[DATA PROVIDED — start]

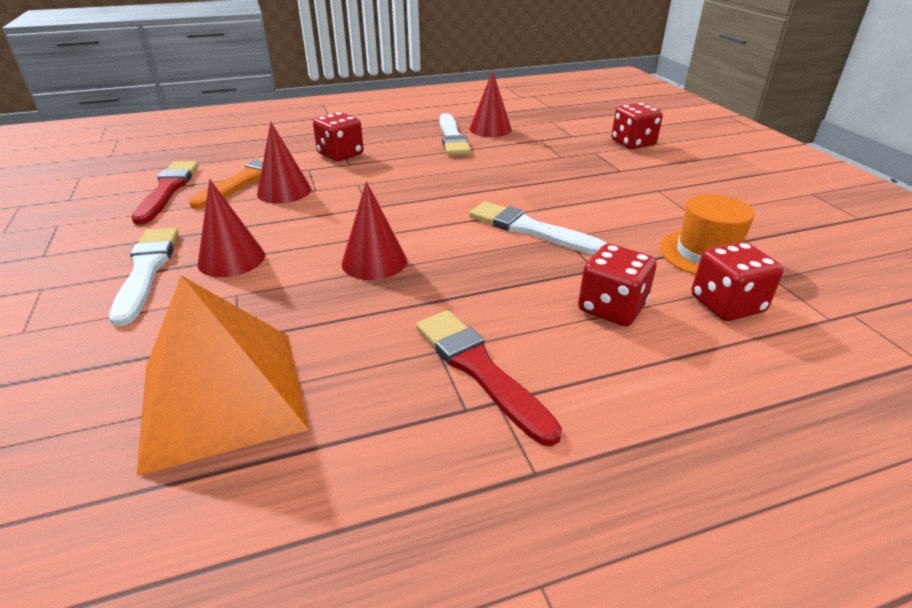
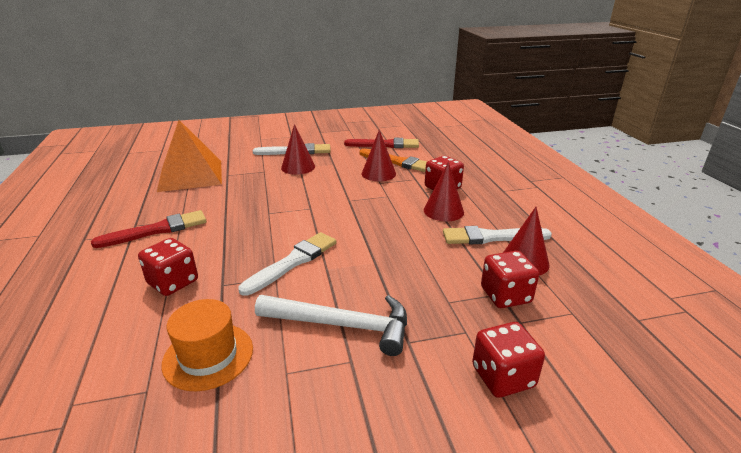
camera: 95 degrees right, 5 degrees down
red cone [342,181,407,280] -> red cone moved to [424,162,464,221]
red dice [692,242,784,321] -> red dice moved to [481,251,539,308]
none -> white hammer [255,295,407,356]

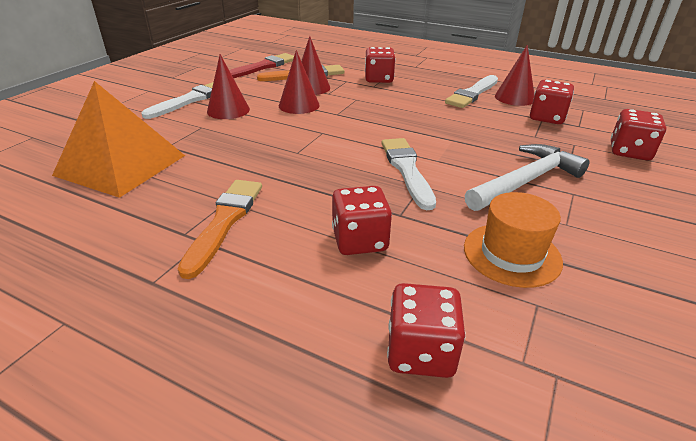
camera: 50 degrees left, 5 degrees up
red brush [91,210,206,248] -> orange brush [178,180,262,279]
red cone [424,162,464,221] -> red cone moved to [279,50,320,114]
none -> red dice [387,283,466,378]

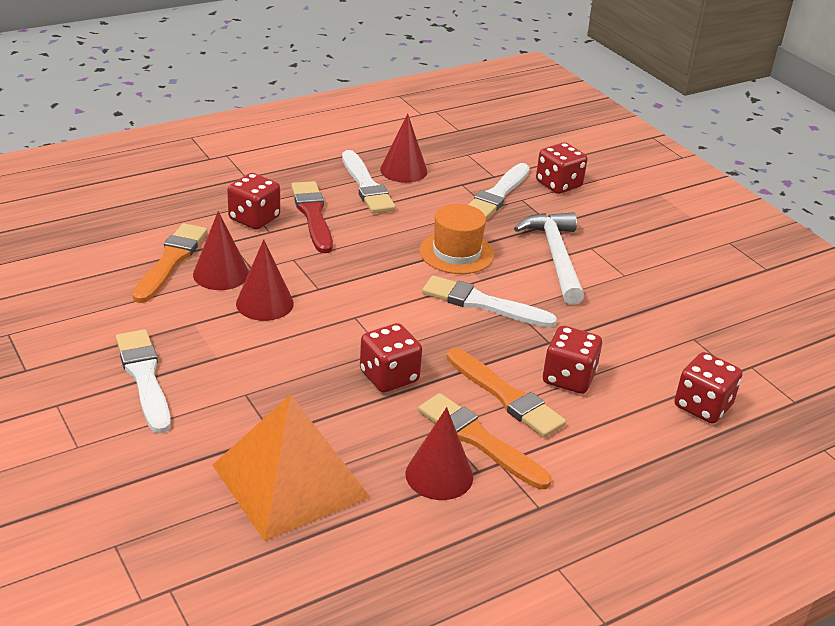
camera: 60 degrees left, 0 degrees up
red cone [207,54,250,119] -> red cone moved to [405,407,473,500]
red brush [229,53,294,78] -> red brush moved to [291,181,333,253]
orange hat [464,192,563,288] -> orange hat moved to [419,204,494,274]
red dice [530,80,574,124] -> red dice moved to [360,323,422,393]
none -> orange brush [447,348,566,438]
none -> white brush [468,163,530,220]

[DATA PROVIDED — finish]

Repeat all the records exactly, images excluded.

» SOLVED PROBLEM
camera: 95 degrees right, 5 degrees down
red cone [342,181,407,280] -> red cone moved to [424,162,464,221]
red dice [692,242,784,321] -> red dice moved to [481,251,539,308]
none -> white hammer [255,295,407,356]

camera: 50 degrees left, 5 degrees up
red brush [91,210,206,248] -> orange brush [178,180,262,279]
red cone [424,162,464,221] -> red cone moved to [279,50,320,114]
none -> red dice [387,283,466,378]

camera: 60 degrees left, 0 degrees up
red cone [207,54,250,119] -> red cone moved to [405,407,473,500]
red brush [229,53,294,78] -> red brush moved to [291,181,333,253]
orange hat [464,192,563,288] -> orange hat moved to [419,204,494,274]
red dice [530,80,574,124] -> red dice moved to [360,323,422,393]
none -> orange brush [447,348,566,438]
none -> white brush [468,163,530,220]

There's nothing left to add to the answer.